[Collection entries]

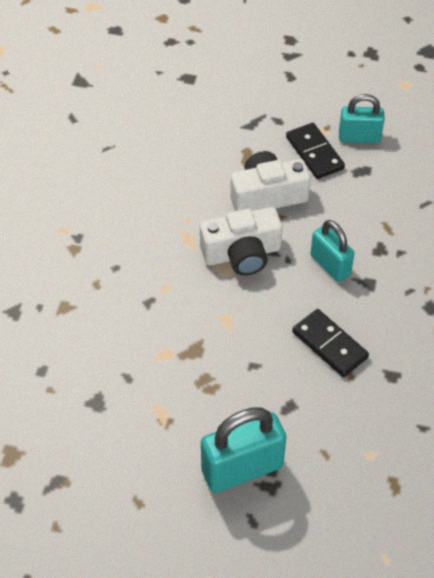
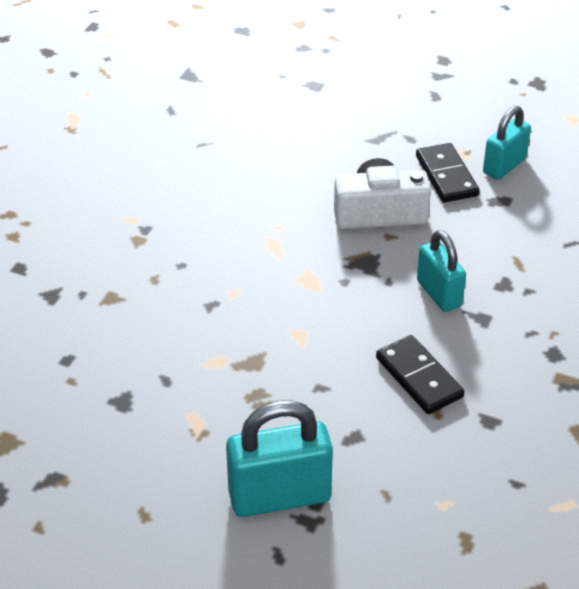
camera: 10 degrees right, 10 degrees down
(242, 254) = (334, 269): white camera -> none
(359, 137) = (504, 166): turquoise padlock -> turquoise padlock turned 60 degrees counterclockwise

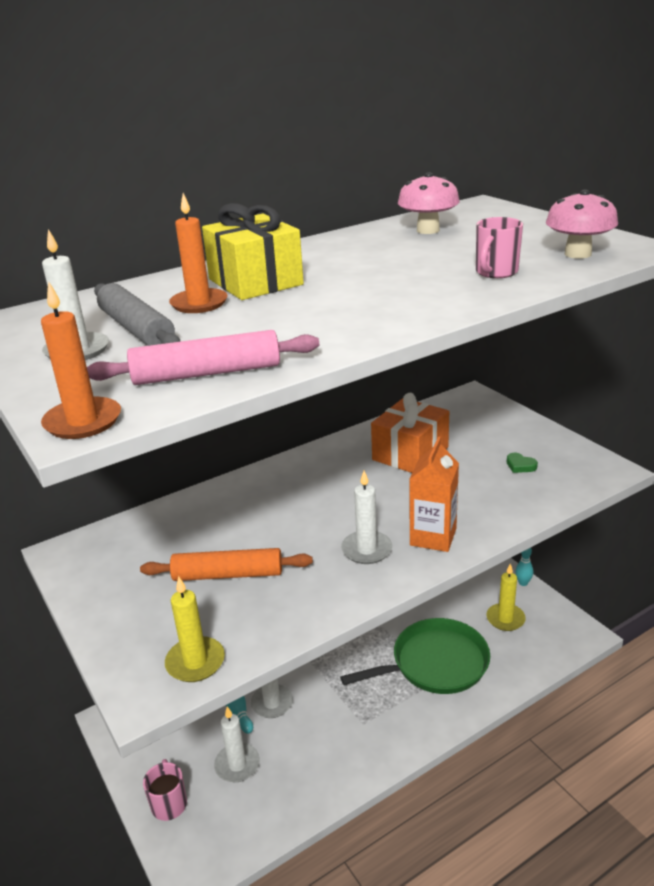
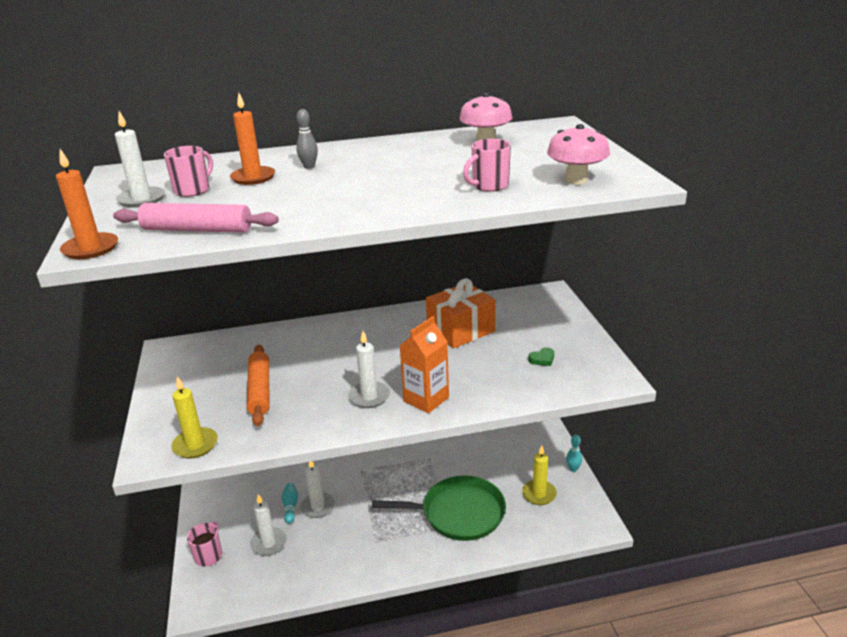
camera: 20 degrees right, 0 degrees up
(136, 329) = (193, 190): grey rolling pin -> pink mug
(228, 574) = (260, 390): orange rolling pin -> orange rolling pin turned 60 degrees clockwise
(255, 282) = (309, 167): yellow gift -> grey bowling pin
(520, 466) = (542, 359): green heart -> green heart turned 90 degrees counterclockwise

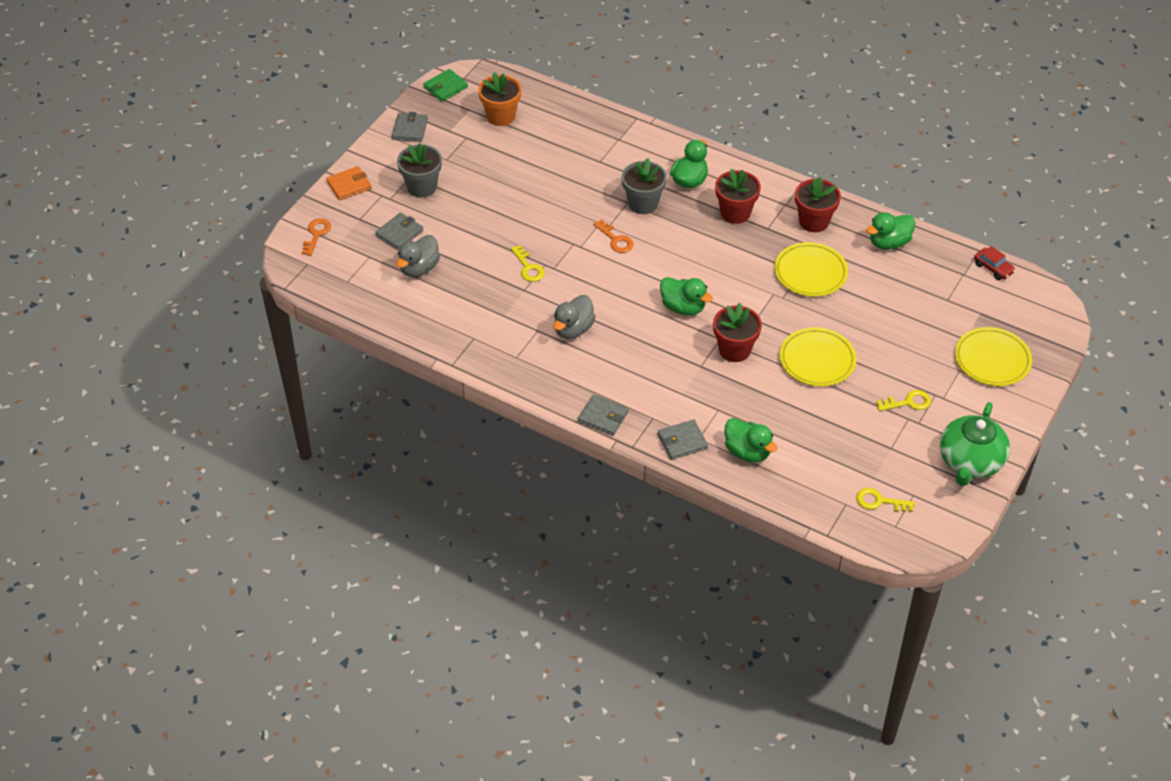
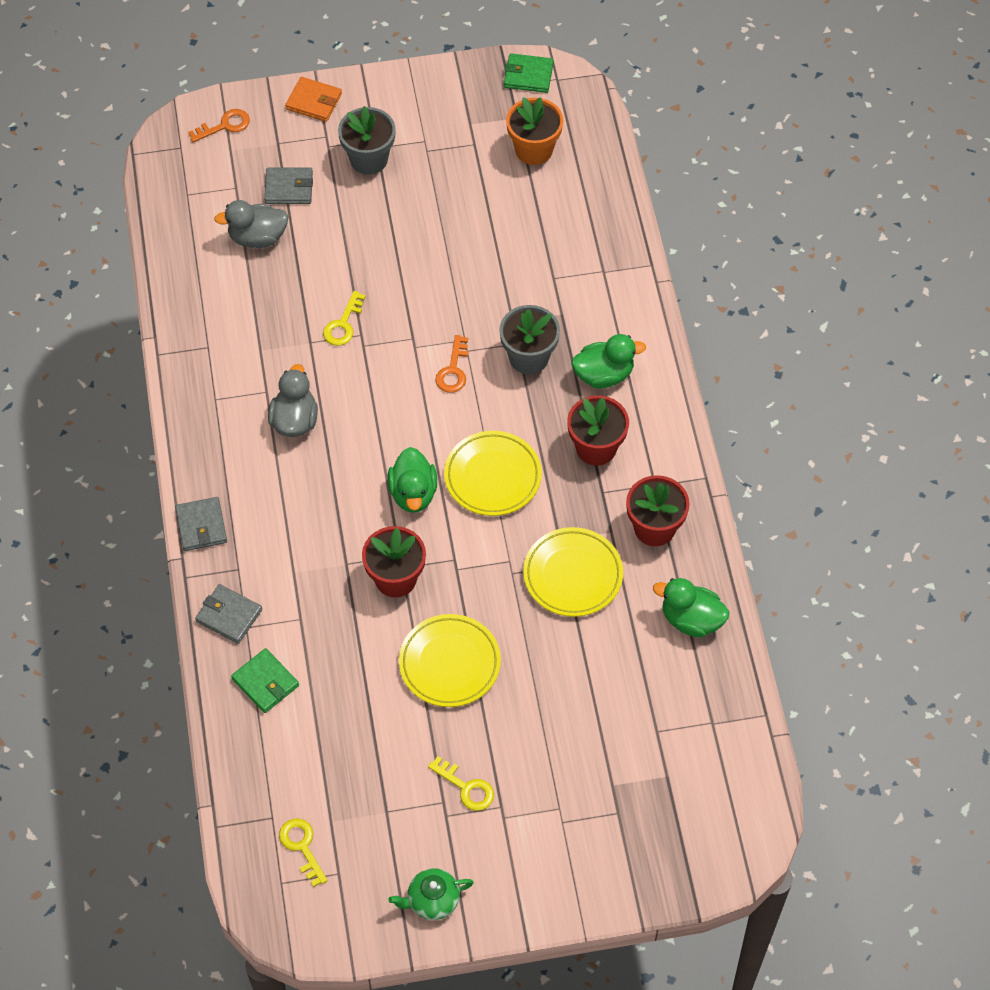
camera: 50 degrees right, 10 degrees up
(410, 129) = (439, 91): grey wallet -> none
(573, 329) = (294, 420): grey duck -> grey duck turned 105 degrees clockwise
(747, 452) = (265, 682): green duck -> green wallet
(970, 462) = (432, 900): green teapot -> green teapot, size x0.56
(992, 360) = (604, 831): yellow plate -> yellow plate (492, 476)
(993, 268) = (750, 747): red car -> none

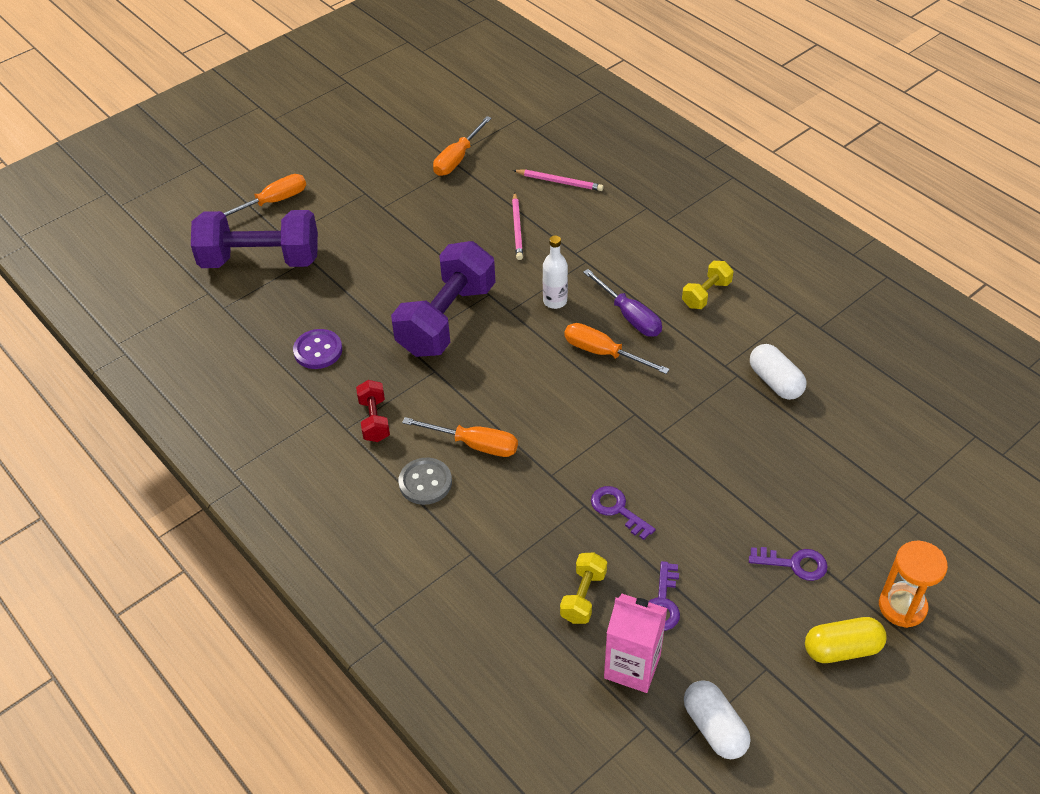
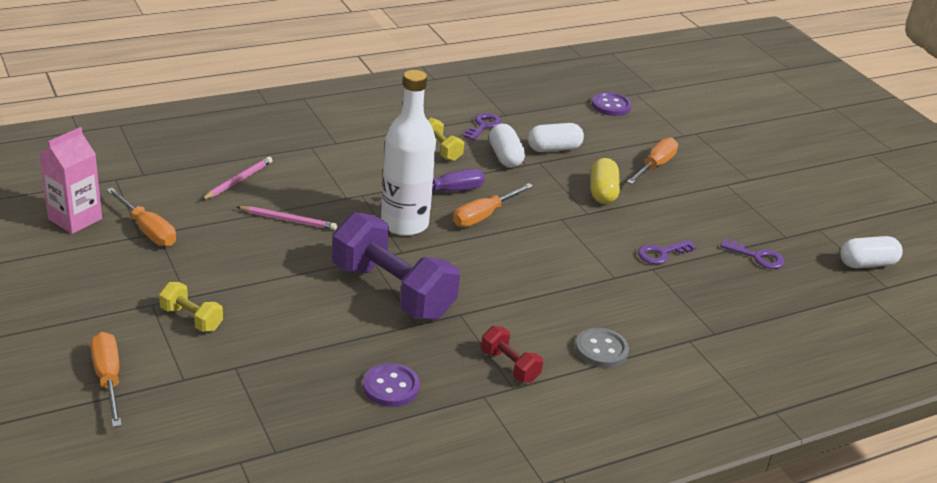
camera: 80 degrees left, 15 degrees down
(260, 260) = (211, 407): purple dumbbell -> none
(374, 420) = (509, 366): red dumbbell -> red dumbbell turned 45 degrees clockwise
(474, 444) = (565, 311): orange screwdriver -> orange screwdriver (655, 166)
(555, 301) = (404, 224): white bottle -> white bottle, size x1.98
(583, 596) = (745, 292): yellow dumbbell -> yellow dumbbell (191, 319)
(632, 666) = (813, 286): pink carton -> pink carton (75, 219)
(728, 345) = (505, 157): none -> white capsule
(794, 564) = (731, 192): purple key -> purple key (483, 126)
(842, 649) = (806, 195): yellow capsule -> yellow capsule (603, 192)
(902, 606) = (774, 163): orange hourglass -> none
(920, 416) = (611, 106): none -> purple button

**PROBLEM:**
Out of the entries, report each line that contains the word "capsule".

**SOLUTION:**
(728, 345) = (505, 157): none -> white capsule
(842, 649) = (806, 195): yellow capsule -> yellow capsule (603, 192)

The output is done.